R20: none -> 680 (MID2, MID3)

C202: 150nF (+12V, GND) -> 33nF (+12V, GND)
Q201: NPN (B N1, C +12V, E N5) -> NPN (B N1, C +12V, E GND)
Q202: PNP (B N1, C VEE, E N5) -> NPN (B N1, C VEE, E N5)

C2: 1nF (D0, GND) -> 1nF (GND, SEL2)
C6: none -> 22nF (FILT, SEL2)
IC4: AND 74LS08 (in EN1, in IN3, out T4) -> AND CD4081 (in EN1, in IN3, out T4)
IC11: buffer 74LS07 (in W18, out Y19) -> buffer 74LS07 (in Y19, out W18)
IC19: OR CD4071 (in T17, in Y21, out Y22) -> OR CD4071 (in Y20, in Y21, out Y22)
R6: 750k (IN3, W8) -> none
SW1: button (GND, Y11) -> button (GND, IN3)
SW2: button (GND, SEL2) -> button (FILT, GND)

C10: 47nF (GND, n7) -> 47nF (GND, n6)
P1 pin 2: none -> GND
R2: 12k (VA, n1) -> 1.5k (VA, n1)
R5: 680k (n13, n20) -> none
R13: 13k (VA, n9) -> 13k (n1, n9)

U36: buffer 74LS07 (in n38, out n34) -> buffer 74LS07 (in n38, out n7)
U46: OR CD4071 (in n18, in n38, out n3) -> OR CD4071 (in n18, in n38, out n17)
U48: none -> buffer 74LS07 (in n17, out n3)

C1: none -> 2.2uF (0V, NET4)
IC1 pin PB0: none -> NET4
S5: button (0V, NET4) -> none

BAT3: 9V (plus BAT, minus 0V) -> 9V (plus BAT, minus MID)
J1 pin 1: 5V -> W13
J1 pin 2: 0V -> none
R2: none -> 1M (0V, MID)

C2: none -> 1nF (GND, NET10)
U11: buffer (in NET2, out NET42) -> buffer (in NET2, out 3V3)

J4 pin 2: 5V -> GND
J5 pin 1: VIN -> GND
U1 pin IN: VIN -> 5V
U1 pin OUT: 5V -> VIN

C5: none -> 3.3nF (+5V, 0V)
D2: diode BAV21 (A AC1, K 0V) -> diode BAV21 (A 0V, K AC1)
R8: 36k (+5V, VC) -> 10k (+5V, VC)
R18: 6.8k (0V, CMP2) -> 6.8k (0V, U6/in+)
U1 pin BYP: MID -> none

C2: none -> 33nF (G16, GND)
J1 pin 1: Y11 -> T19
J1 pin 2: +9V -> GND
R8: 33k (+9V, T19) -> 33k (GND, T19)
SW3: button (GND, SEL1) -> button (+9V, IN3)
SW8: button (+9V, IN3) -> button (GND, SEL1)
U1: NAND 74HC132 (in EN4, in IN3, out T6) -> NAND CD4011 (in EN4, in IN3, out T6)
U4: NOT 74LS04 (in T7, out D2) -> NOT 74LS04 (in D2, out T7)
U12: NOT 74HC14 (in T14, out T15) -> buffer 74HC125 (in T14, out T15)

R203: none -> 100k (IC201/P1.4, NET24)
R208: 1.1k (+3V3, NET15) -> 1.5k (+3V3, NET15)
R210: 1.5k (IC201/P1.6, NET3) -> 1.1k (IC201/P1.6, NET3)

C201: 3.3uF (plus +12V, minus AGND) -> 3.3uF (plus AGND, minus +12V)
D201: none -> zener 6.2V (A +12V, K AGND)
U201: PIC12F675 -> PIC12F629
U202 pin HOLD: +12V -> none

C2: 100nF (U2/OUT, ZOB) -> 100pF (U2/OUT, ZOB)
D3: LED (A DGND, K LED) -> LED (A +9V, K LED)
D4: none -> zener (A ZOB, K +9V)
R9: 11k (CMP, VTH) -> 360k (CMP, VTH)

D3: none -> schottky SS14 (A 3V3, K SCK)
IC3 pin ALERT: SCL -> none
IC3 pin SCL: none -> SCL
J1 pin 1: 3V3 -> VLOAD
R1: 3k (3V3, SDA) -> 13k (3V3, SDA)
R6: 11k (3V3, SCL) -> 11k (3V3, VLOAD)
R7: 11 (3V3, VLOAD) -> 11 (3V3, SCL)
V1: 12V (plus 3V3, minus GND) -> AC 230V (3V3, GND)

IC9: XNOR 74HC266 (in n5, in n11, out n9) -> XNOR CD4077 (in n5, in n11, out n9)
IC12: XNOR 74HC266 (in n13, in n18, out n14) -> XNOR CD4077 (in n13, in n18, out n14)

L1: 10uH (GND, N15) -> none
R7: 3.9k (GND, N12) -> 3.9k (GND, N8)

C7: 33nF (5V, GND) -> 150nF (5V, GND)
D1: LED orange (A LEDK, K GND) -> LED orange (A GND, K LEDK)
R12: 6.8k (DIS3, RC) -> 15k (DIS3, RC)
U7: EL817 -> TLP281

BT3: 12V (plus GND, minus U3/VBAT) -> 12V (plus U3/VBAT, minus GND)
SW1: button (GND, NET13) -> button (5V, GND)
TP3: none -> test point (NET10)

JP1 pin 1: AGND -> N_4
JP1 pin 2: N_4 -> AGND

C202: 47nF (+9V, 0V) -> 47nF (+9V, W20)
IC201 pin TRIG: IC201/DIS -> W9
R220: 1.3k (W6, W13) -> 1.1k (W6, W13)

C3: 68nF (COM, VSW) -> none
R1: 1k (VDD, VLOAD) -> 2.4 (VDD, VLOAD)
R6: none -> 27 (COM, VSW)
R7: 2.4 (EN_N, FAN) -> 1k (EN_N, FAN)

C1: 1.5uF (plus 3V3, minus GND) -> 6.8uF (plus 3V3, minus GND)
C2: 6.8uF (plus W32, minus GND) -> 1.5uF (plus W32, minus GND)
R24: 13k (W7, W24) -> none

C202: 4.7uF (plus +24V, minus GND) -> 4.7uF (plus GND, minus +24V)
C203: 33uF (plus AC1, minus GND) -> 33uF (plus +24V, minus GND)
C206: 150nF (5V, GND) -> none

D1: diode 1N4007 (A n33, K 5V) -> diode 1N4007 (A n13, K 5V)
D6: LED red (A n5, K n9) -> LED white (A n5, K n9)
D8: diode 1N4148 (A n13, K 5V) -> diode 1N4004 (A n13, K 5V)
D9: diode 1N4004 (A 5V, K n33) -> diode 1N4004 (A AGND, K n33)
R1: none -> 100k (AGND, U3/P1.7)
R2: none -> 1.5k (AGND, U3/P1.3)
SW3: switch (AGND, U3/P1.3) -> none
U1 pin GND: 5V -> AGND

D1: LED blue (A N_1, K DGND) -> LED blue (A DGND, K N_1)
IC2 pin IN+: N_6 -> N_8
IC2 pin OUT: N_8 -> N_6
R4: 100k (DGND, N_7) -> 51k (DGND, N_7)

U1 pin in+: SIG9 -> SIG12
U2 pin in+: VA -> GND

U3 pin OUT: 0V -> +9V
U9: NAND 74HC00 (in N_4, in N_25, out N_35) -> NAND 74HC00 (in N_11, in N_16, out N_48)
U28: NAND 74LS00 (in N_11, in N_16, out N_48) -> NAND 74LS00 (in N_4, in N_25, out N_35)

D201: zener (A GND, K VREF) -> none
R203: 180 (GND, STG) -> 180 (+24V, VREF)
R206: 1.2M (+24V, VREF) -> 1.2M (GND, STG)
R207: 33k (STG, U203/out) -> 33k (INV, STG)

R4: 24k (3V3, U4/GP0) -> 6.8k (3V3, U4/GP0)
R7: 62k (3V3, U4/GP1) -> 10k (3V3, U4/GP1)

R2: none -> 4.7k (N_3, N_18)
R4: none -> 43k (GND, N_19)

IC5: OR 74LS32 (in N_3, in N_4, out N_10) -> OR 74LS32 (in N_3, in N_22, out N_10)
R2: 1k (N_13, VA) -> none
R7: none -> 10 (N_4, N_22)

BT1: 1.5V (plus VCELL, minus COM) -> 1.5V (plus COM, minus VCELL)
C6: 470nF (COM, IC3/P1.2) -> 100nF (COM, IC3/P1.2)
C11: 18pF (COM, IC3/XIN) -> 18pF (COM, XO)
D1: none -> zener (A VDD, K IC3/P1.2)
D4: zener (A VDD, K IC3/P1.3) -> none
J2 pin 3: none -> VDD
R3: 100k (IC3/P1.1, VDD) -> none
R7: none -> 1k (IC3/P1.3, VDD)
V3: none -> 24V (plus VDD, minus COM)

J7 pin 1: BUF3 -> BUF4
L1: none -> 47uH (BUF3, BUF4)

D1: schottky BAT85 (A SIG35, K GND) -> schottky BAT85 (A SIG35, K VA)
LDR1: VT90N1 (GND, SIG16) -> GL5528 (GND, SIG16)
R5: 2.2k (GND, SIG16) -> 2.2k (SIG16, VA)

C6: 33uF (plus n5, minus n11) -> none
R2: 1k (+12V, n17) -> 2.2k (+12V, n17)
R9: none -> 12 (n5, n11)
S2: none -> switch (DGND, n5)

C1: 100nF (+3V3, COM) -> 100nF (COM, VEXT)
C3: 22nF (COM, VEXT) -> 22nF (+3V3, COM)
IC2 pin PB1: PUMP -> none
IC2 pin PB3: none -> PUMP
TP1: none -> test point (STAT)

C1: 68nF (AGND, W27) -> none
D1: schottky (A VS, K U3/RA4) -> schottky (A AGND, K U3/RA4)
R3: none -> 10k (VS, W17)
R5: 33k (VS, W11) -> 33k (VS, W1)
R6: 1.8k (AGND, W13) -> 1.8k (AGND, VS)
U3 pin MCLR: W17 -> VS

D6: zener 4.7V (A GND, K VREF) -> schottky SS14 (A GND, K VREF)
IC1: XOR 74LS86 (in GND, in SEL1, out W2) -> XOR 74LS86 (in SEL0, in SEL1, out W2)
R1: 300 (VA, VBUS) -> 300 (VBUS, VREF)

================

▸ **TASK PROMPT**
Take the lines above from the first through the one containing "IC4: AND 74LS08" and reproduce them exactly; include nothing else.

▸ **OUTPUT BELOW**
R20: none -> 680 (MID2, MID3)

C202: 150nF (+12V, GND) -> 33nF (+12V, GND)
Q201: NPN (B N1, C +12V, E N5) -> NPN (B N1, C +12V, E GND)
Q202: PNP (B N1, C VEE, E N5) -> NPN (B N1, C VEE, E N5)

C2: 1nF (D0, GND) -> 1nF (GND, SEL2)
C6: none -> 22nF (FILT, SEL2)
IC4: AND 74LS08 (in EN1, in IN3, out T4) -> AND CD4081 (in EN1, in IN3, out T4)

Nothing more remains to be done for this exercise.